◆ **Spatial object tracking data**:
--------------------------------

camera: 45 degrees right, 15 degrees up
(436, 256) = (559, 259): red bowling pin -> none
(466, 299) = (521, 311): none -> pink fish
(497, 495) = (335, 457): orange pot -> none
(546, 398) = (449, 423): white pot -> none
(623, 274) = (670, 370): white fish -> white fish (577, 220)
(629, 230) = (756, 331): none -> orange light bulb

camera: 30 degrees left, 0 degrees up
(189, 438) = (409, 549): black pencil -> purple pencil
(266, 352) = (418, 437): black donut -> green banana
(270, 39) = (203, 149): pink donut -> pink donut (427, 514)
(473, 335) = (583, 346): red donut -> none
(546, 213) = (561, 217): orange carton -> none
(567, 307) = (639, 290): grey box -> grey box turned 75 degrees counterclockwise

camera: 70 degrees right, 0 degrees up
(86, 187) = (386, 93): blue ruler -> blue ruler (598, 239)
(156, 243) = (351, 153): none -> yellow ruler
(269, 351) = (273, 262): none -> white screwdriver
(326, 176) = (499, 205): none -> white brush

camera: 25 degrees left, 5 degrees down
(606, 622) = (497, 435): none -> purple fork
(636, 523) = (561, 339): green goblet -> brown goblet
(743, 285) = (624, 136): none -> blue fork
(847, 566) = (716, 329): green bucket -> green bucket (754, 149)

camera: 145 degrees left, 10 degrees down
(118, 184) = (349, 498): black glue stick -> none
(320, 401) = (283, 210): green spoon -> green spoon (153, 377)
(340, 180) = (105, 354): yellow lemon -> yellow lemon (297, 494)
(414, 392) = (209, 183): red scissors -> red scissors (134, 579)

--------------------------------

◆ **WHAT TO PRODUCE**:
This exercise calls for the lines from the one holding "(606, 622) = (497, 435): none -> purple fork" through the end of the entries, transcribed exactly and with nothing more.

◆ **RESULT FOR THIS EXERCISE**:
(606, 622) = (497, 435): none -> purple fork
(636, 523) = (561, 339): green goblet -> brown goblet
(743, 285) = (624, 136): none -> blue fork
(847, 566) = (716, 329): green bucket -> green bucket (754, 149)

camera: 145 degrees left, 10 degrees down
(118, 184) = (349, 498): black glue stick -> none
(320, 401) = (283, 210): green spoon -> green spoon (153, 377)
(340, 180) = (105, 354): yellow lemon -> yellow lemon (297, 494)
(414, 392) = (209, 183): red scissors -> red scissors (134, 579)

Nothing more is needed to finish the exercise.